◆ Supplied data ◆
__________

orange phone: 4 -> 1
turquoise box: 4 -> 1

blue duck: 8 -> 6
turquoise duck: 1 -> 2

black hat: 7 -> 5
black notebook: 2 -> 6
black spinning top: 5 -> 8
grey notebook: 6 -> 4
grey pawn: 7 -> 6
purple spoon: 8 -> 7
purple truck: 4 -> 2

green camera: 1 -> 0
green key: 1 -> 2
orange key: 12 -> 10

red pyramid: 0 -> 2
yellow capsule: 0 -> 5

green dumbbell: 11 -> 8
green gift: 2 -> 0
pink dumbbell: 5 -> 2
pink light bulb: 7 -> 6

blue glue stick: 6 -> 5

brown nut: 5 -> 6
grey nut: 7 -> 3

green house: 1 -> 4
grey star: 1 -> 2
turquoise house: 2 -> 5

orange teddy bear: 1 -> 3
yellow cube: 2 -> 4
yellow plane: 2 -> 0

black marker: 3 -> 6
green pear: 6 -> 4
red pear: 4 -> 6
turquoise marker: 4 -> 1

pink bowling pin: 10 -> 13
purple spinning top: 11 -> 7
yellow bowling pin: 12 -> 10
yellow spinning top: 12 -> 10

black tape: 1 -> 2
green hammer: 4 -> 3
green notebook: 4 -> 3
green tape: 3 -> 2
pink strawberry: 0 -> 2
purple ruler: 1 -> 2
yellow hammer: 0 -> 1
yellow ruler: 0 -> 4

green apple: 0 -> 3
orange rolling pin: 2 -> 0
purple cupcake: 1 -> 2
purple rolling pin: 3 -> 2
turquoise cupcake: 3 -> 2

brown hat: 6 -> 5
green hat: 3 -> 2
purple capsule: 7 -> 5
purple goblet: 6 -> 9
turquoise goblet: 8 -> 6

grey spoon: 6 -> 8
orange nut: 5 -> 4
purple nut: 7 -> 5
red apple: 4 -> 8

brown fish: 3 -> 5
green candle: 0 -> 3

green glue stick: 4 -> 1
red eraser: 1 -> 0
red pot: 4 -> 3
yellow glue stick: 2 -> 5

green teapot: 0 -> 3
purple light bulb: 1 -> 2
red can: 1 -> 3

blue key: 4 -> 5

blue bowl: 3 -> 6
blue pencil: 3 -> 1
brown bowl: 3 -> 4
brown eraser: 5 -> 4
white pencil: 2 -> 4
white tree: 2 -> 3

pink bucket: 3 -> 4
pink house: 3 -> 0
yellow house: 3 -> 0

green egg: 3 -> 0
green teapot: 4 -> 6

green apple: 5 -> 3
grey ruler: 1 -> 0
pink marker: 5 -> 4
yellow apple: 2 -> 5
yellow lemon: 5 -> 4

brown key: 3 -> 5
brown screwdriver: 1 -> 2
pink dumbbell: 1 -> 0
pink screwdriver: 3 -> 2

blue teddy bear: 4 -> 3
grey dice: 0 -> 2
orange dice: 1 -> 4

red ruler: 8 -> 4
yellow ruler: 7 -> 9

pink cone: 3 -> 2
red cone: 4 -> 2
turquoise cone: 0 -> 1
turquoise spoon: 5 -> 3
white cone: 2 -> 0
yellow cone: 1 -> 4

__________

Filter the records above and copy every line that contains the word "bulb".

pink light bulb: 7 -> 6
purple light bulb: 1 -> 2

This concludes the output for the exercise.